* [Provided information]:
/---

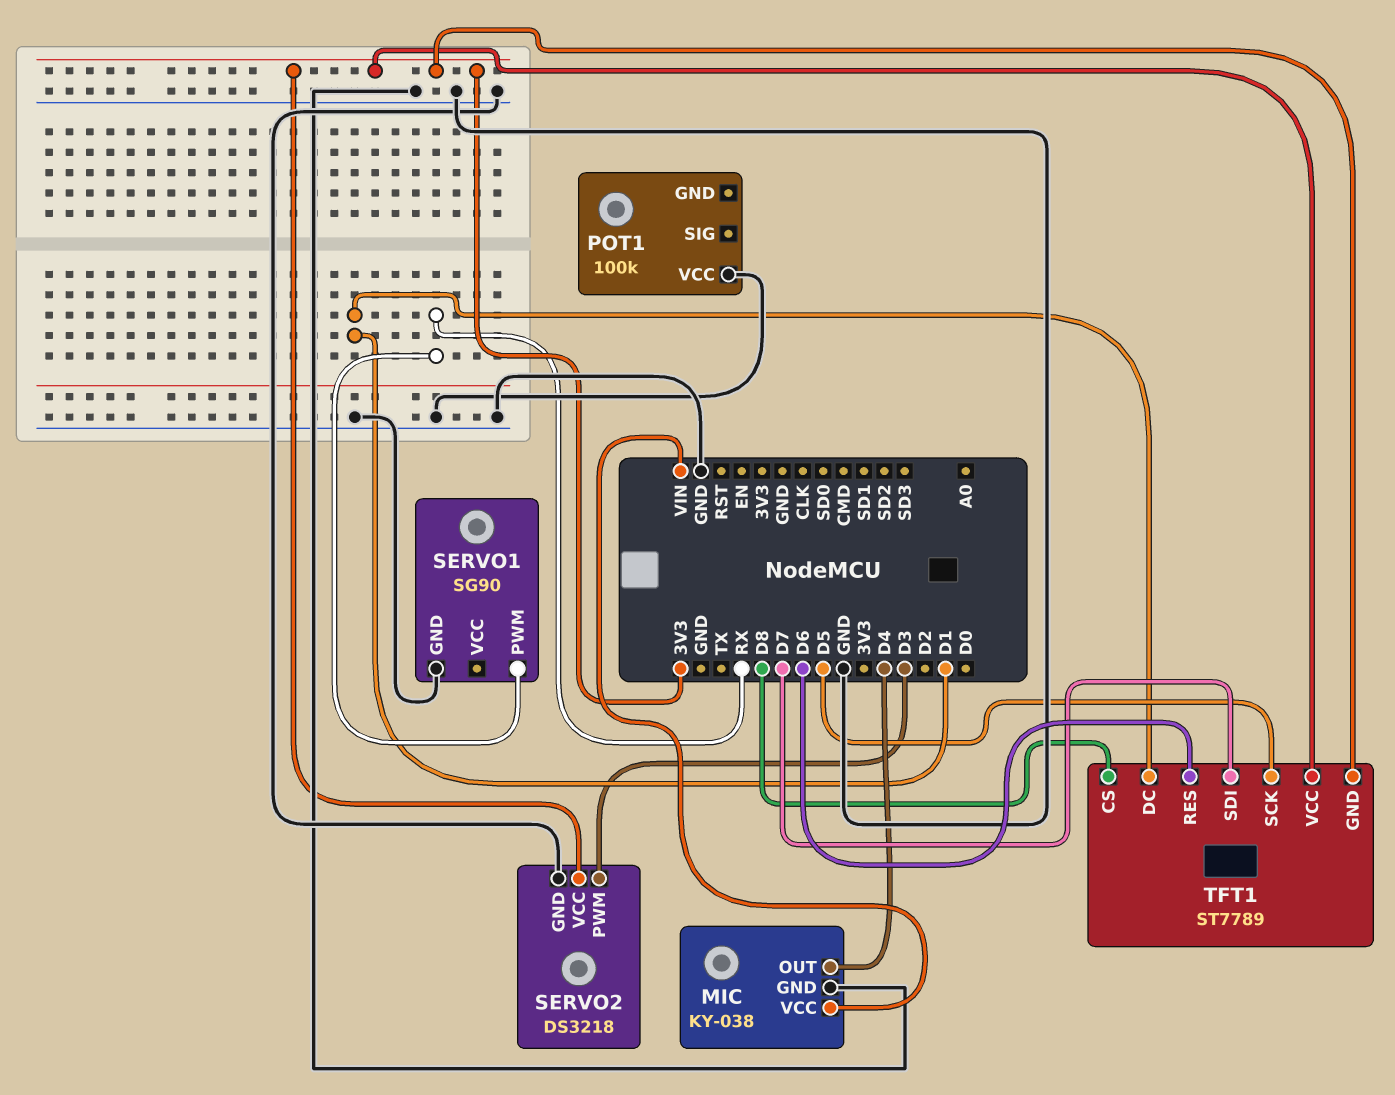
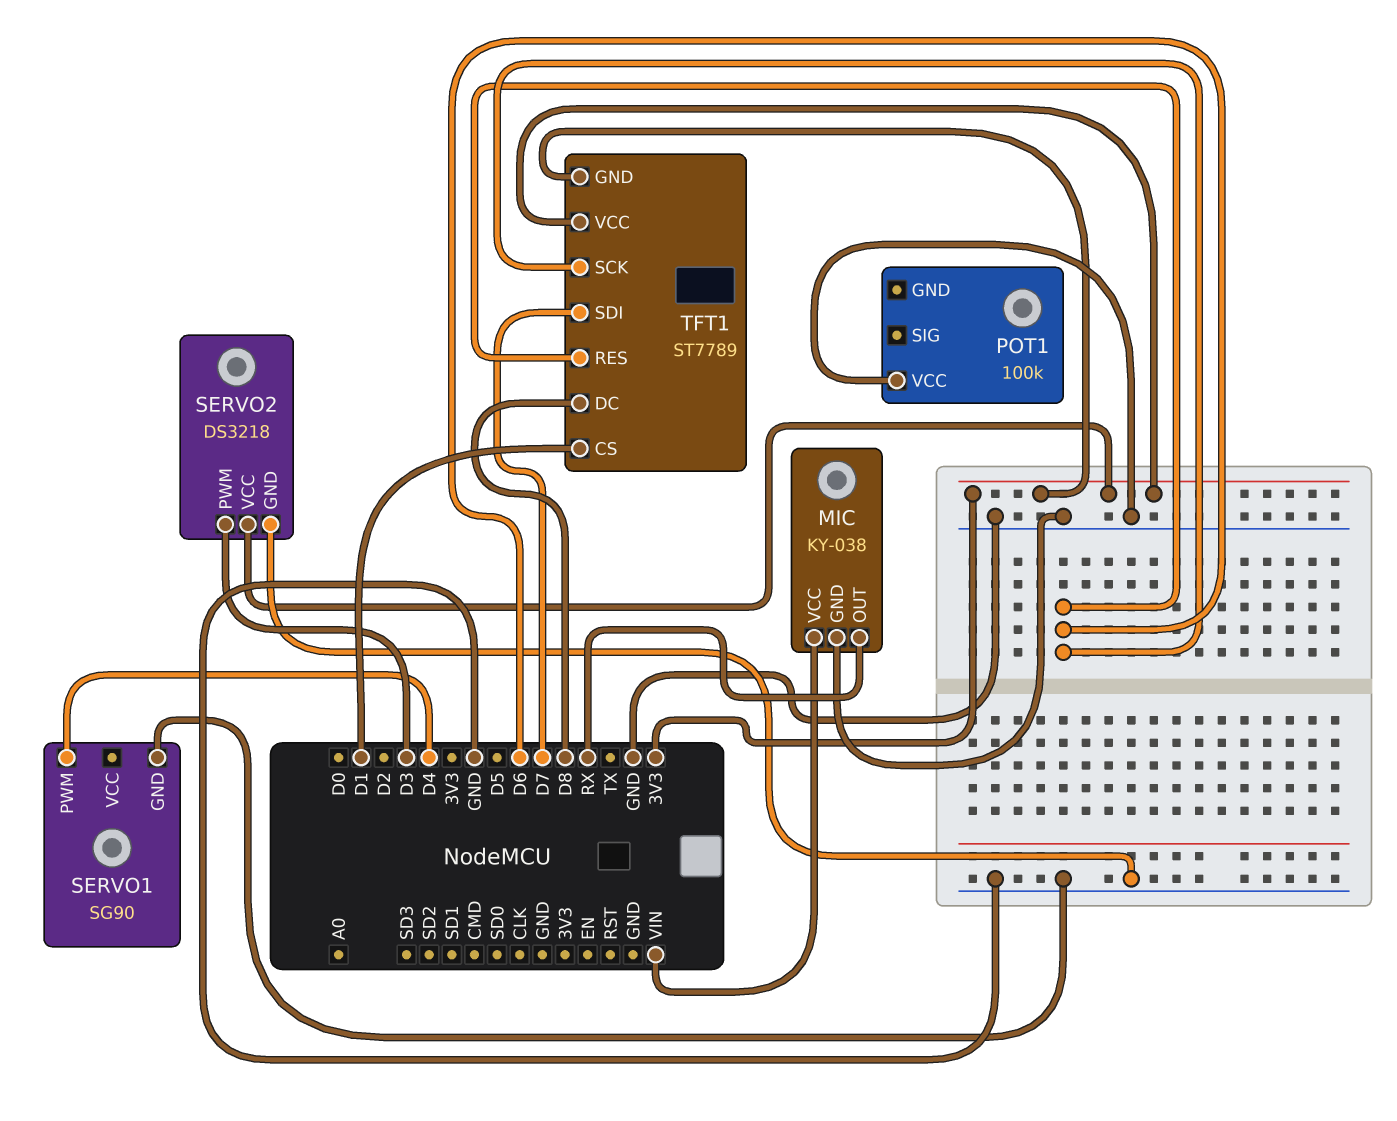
MIC pin OUT: D4 -> RX
SERVO1 pin PWM: RX -> D4
TFT1 pin CS: D8 -> D1
TFT1 pin DC: D1 -> D8
TFT1 pin SCK: D5 -> D6

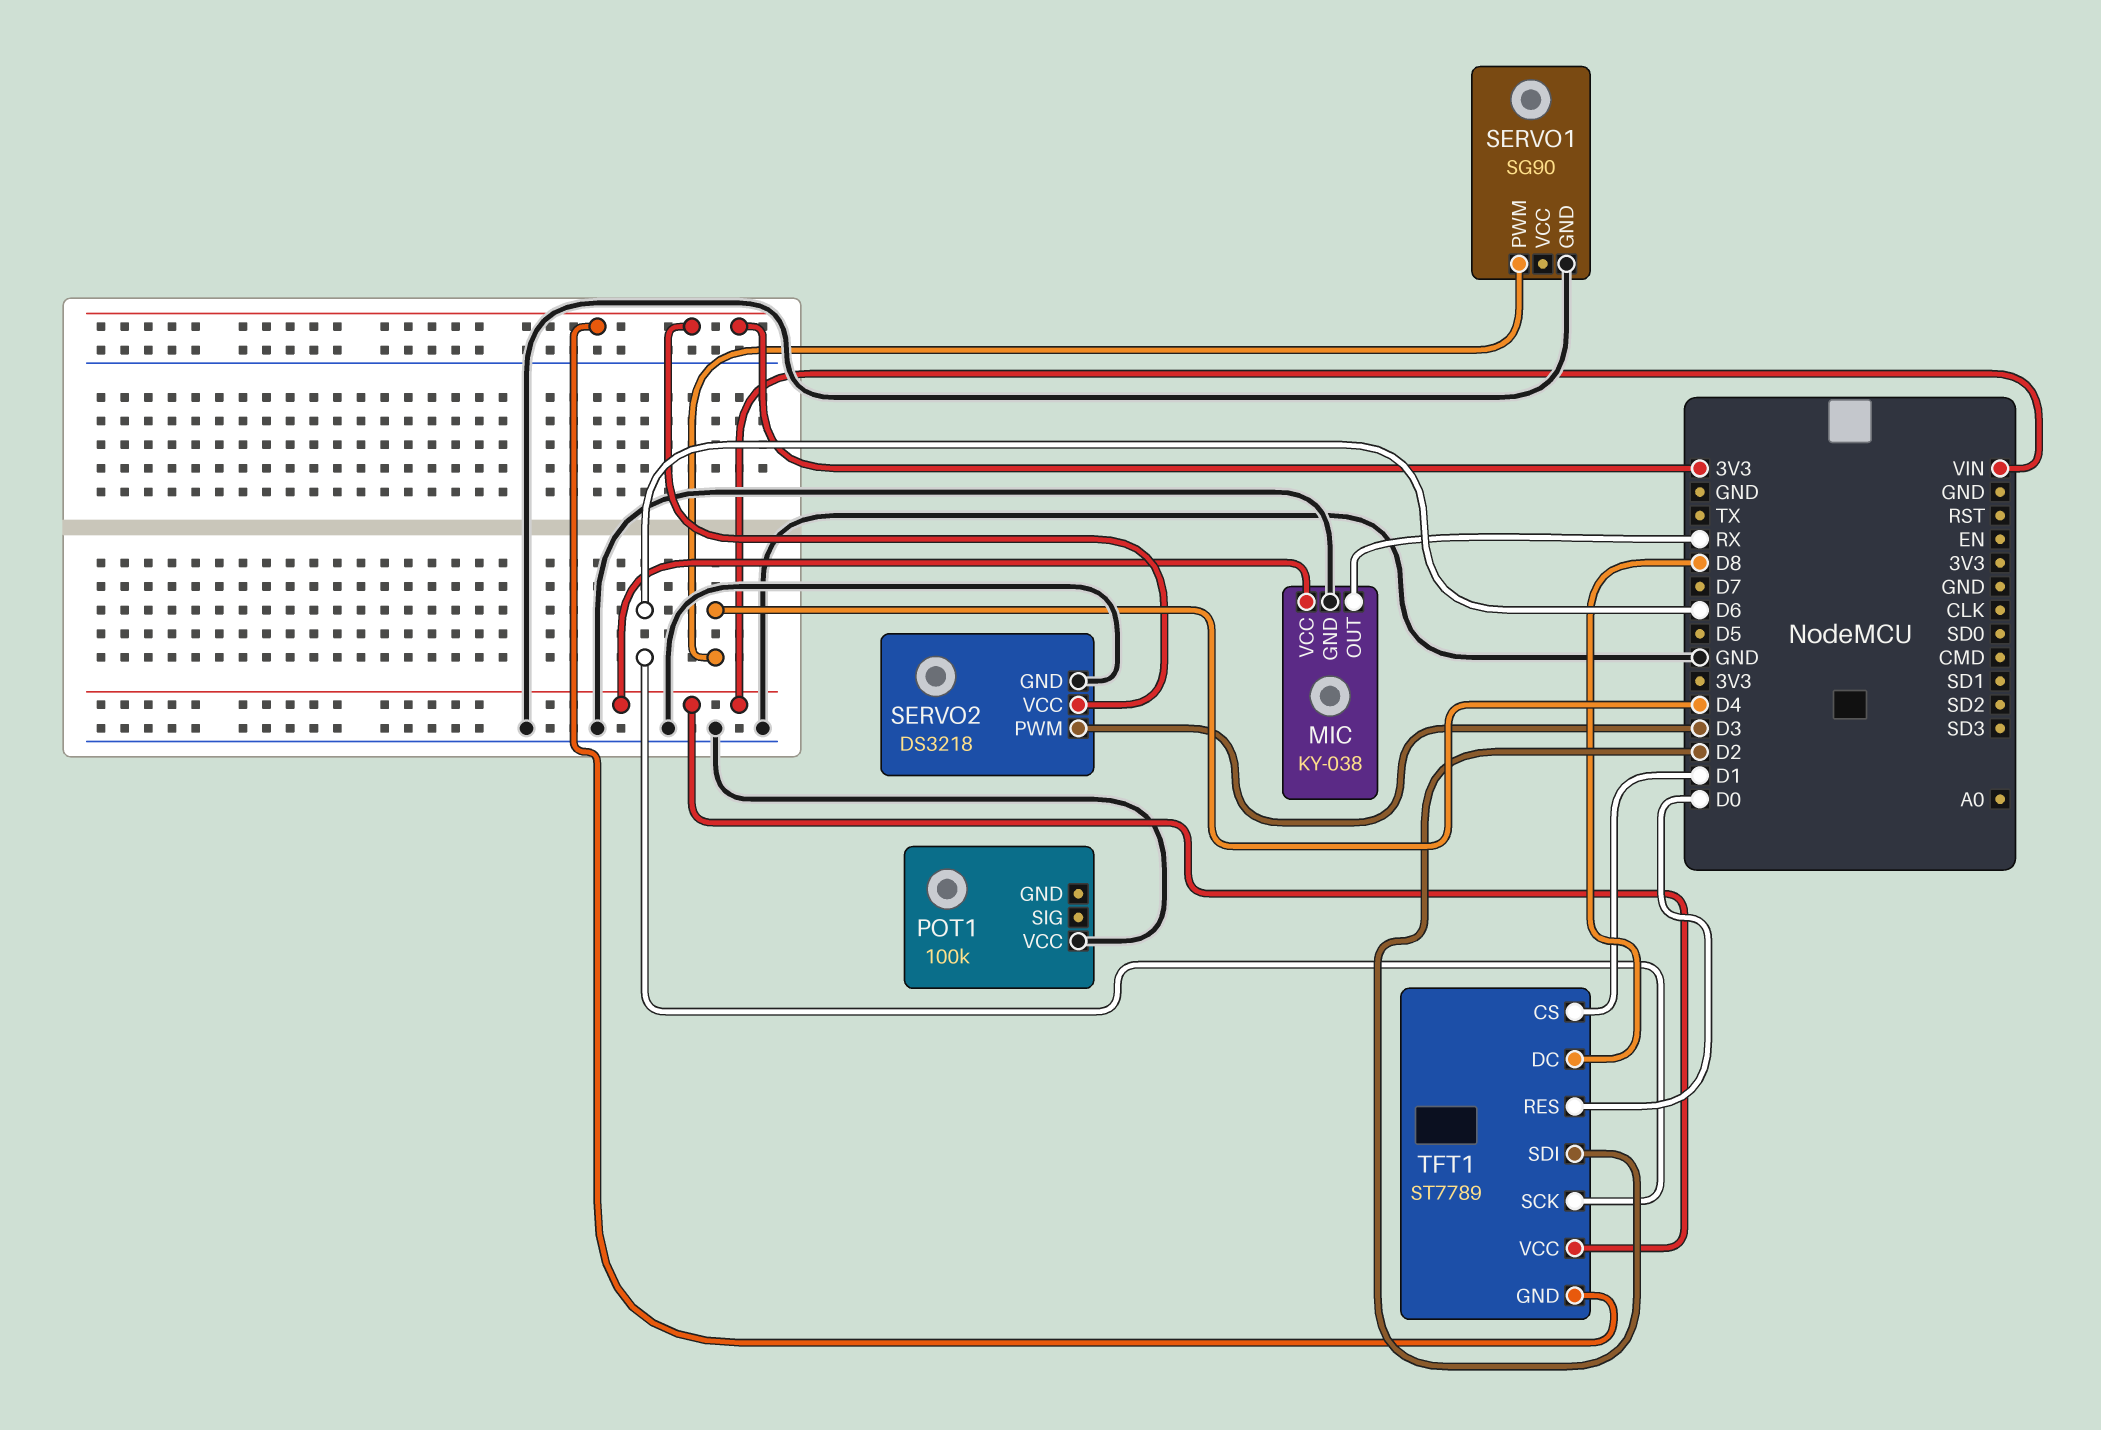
TFT1 pin RES: D6 -> D0
TFT1 pin SDI: D7 -> D2
TFT1 pin VCC: 3V3 -> VIN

\---

* [Task directions]:
Only the text of the listing above is copied, exactly as written; its pictures are dropped.

* [Answer to this exercise]:
MIC pin OUT: D4 -> RX
SERVO1 pin PWM: RX -> D4
TFT1 pin CS: D8 -> D1
TFT1 pin DC: D1 -> D8
TFT1 pin SCK: D5 -> D6

TFT1 pin RES: D6 -> D0
TFT1 pin SDI: D7 -> D2
TFT1 pin VCC: 3V3 -> VIN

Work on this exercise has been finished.